Data records
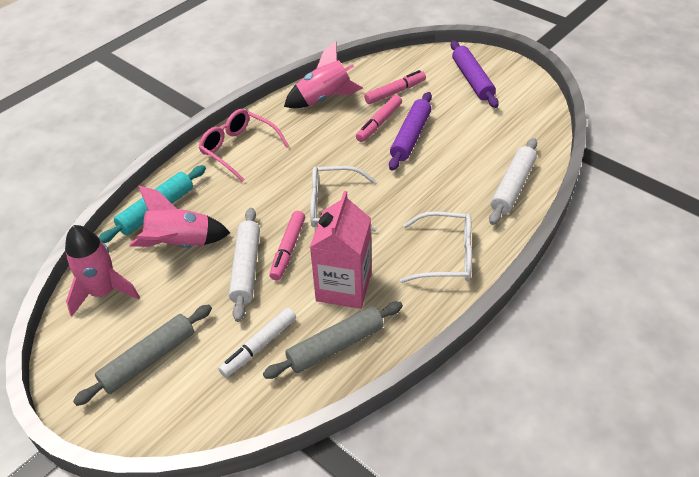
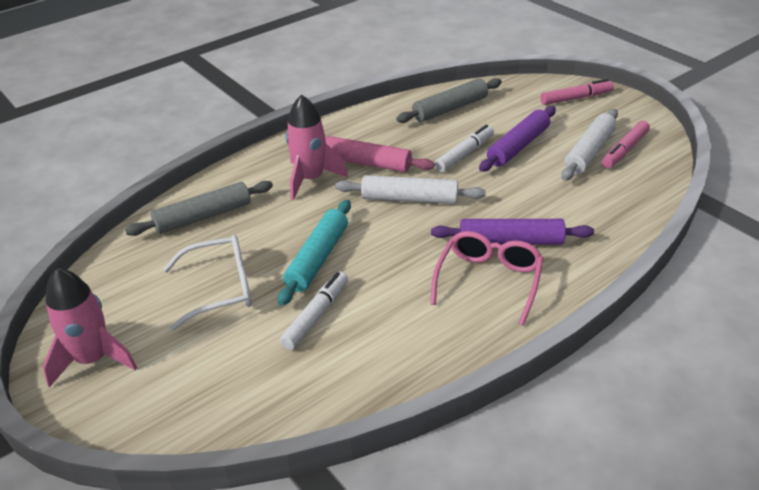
pink carton: 1 -> 0
pink marker: 3 -> 2
pink rocket: 3 -> 2
pink rolling pin: 0 -> 1
white glasses: 2 -> 1
white marker: 1 -> 2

» Task description: Restate the records above exactly, less any pictures.

» Answer for this exercise:
pink carton: 1 -> 0
pink marker: 3 -> 2
pink rocket: 3 -> 2
pink rolling pin: 0 -> 1
white glasses: 2 -> 1
white marker: 1 -> 2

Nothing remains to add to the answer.